[Requirement] Only the text of the entries below should be returned, exactly as given, without pictures.
-- Source material follows --
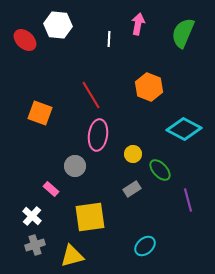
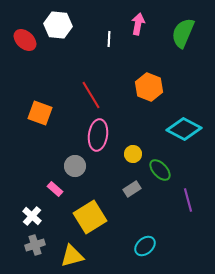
pink rectangle: moved 4 px right
yellow square: rotated 24 degrees counterclockwise
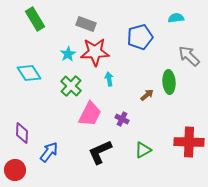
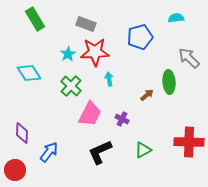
gray arrow: moved 2 px down
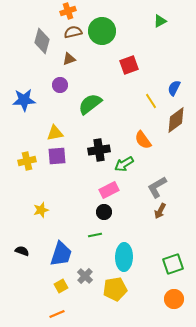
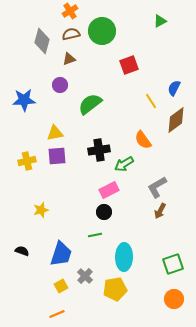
orange cross: moved 2 px right; rotated 14 degrees counterclockwise
brown semicircle: moved 2 px left, 2 px down
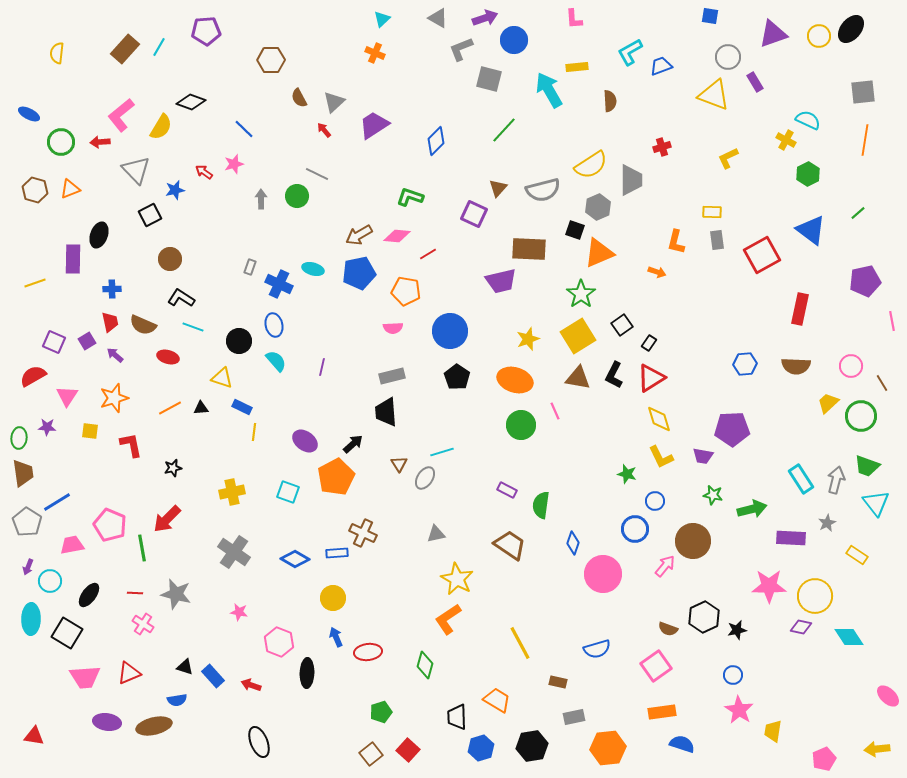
-- Source material concluded --
[Reply]
pink rectangle: moved 4 px right
yellow square: rotated 24 degrees counterclockwise
gray arrow: moved 2 px down
orange cross: moved 2 px right; rotated 14 degrees counterclockwise
brown semicircle: moved 2 px left, 2 px down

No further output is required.